[Provided records]:
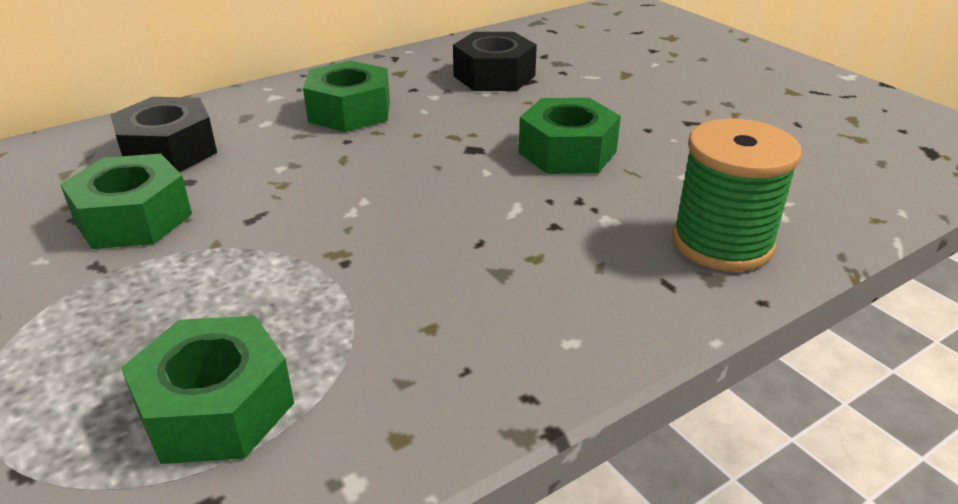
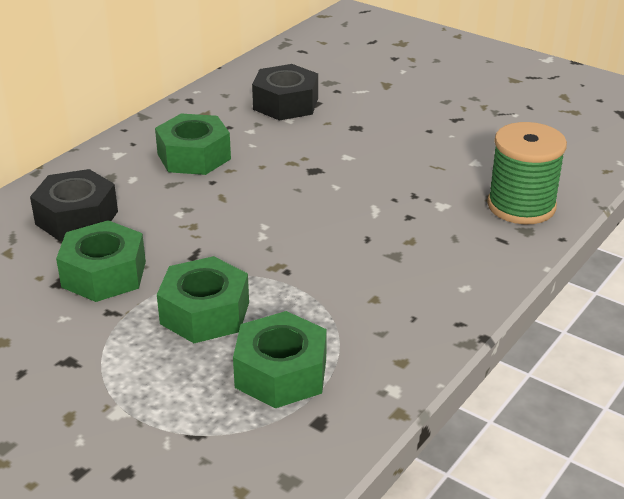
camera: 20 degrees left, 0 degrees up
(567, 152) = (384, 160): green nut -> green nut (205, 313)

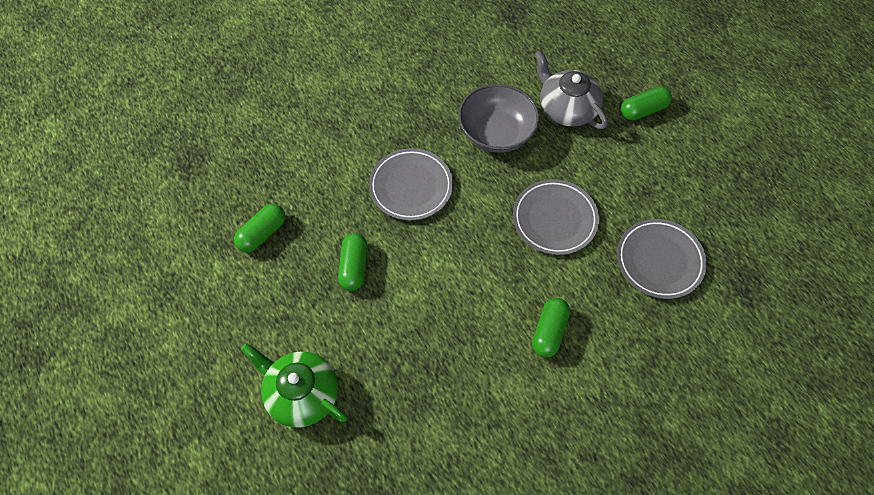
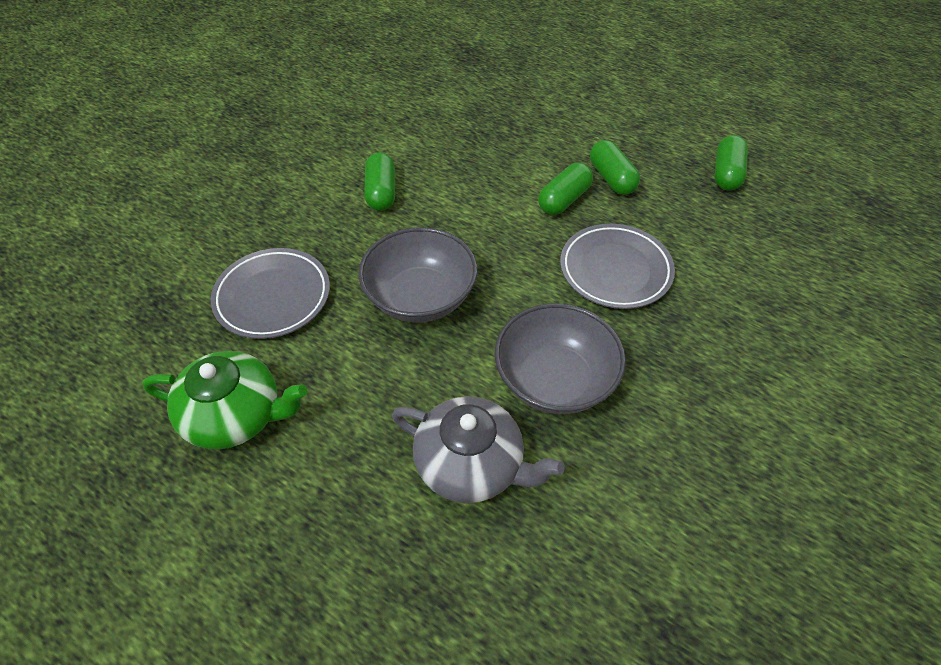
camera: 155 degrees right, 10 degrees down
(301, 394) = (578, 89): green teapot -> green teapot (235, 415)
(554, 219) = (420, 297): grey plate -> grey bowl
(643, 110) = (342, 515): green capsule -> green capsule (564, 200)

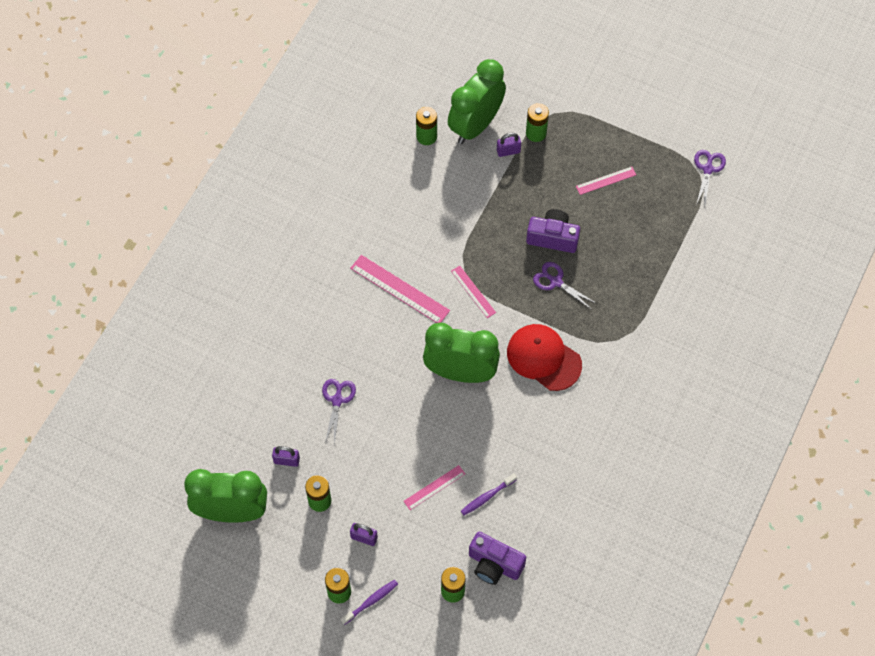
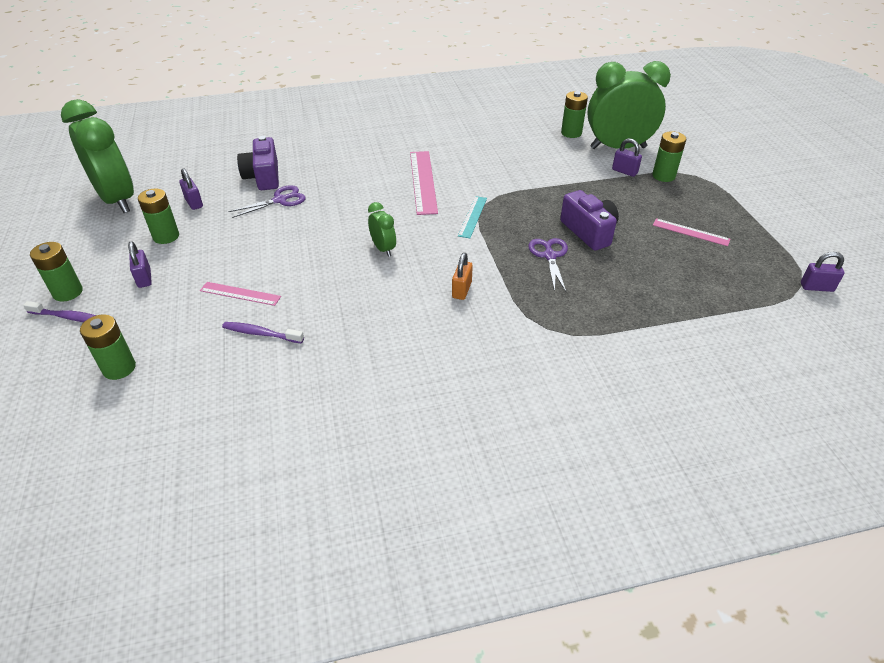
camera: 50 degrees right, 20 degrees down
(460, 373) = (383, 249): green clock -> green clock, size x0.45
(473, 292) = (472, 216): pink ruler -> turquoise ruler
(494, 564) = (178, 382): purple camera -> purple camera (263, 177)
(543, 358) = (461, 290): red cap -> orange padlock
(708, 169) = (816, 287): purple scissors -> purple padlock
* * *
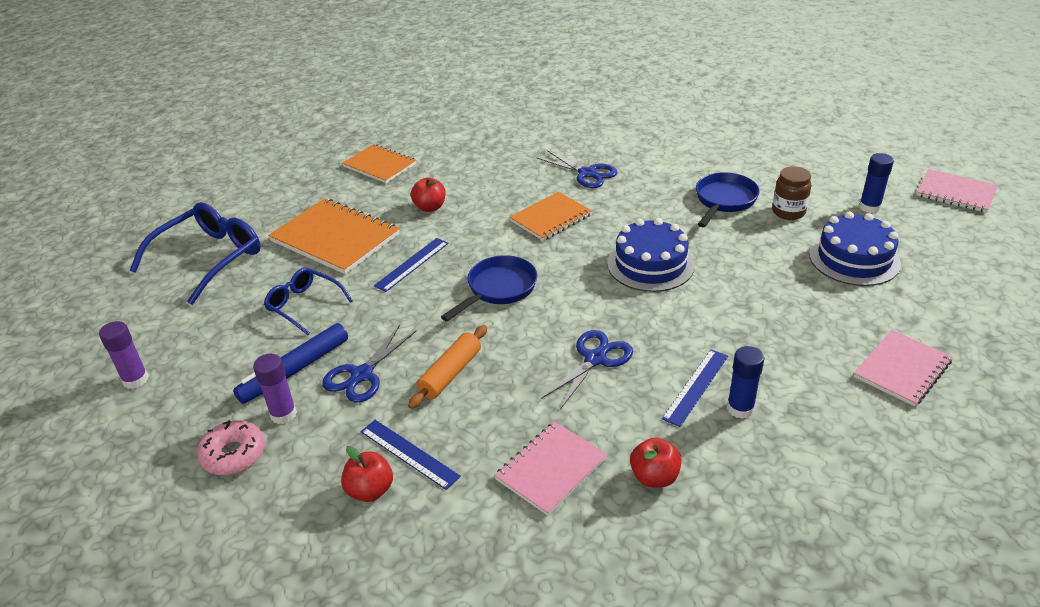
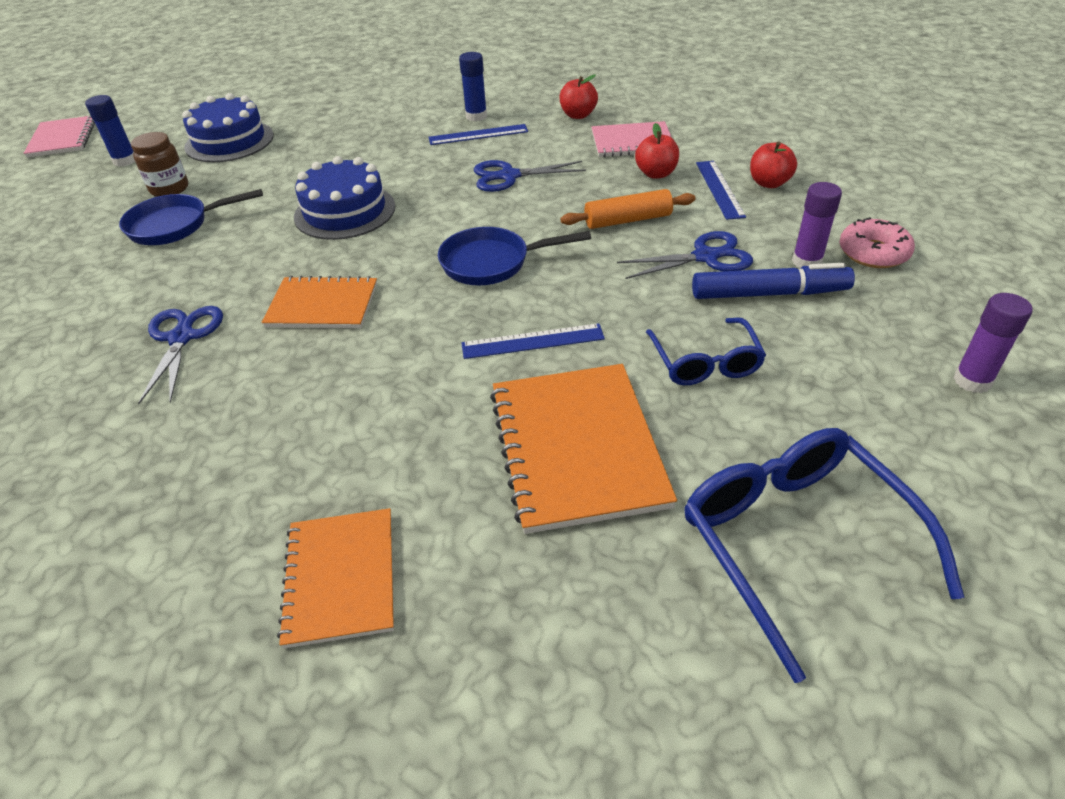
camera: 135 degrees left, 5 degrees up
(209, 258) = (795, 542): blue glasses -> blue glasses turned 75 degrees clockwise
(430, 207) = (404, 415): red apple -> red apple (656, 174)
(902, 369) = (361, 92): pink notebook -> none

[Brief]: Using the entries above, transcribe exactly from the line that has "(554, 219) = (420, 297): grey" through the line that has "(708, 169) = (816, 287): purple". Pictures are dropped.

[Your solution]:
(554, 219) = (420, 297): grey plate -> grey bowl
(643, 110) = (342, 515): green capsule -> green capsule (564, 200)

camera: 50 degrees right, 20 degrees down
(460, 373) = (383, 249): green clock -> green clock, size x0.45
(473, 292) = (472, 216): pink ruler -> turquoise ruler
(494, 564) = (178, 382): purple camera -> purple camera (263, 177)
(543, 358) = (461, 290): red cap -> orange padlock
(708, 169) = (816, 287): purple scissors -> purple padlock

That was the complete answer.